== Information shown ==

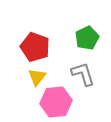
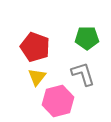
green pentagon: rotated 25 degrees clockwise
pink hexagon: moved 2 px right, 1 px up; rotated 8 degrees counterclockwise
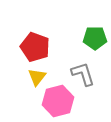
green pentagon: moved 8 px right
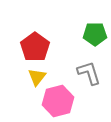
green pentagon: moved 4 px up
red pentagon: rotated 16 degrees clockwise
gray L-shape: moved 6 px right, 1 px up
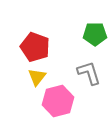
red pentagon: rotated 16 degrees counterclockwise
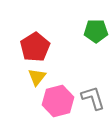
green pentagon: moved 1 px right, 3 px up
red pentagon: rotated 20 degrees clockwise
gray L-shape: moved 4 px right, 25 px down
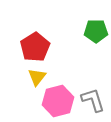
gray L-shape: moved 2 px down
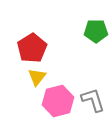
red pentagon: moved 3 px left, 1 px down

===

Set problem = Report every line in the material above that contains the word "right", copying each of those lines in full.

Worked solution =
pink hexagon: moved 2 px right, 1 px up; rotated 8 degrees counterclockwise
green pentagon: moved 8 px right
gray L-shape: moved 6 px right, 1 px up
green pentagon: moved 1 px right, 3 px up
gray L-shape: moved 4 px right, 25 px down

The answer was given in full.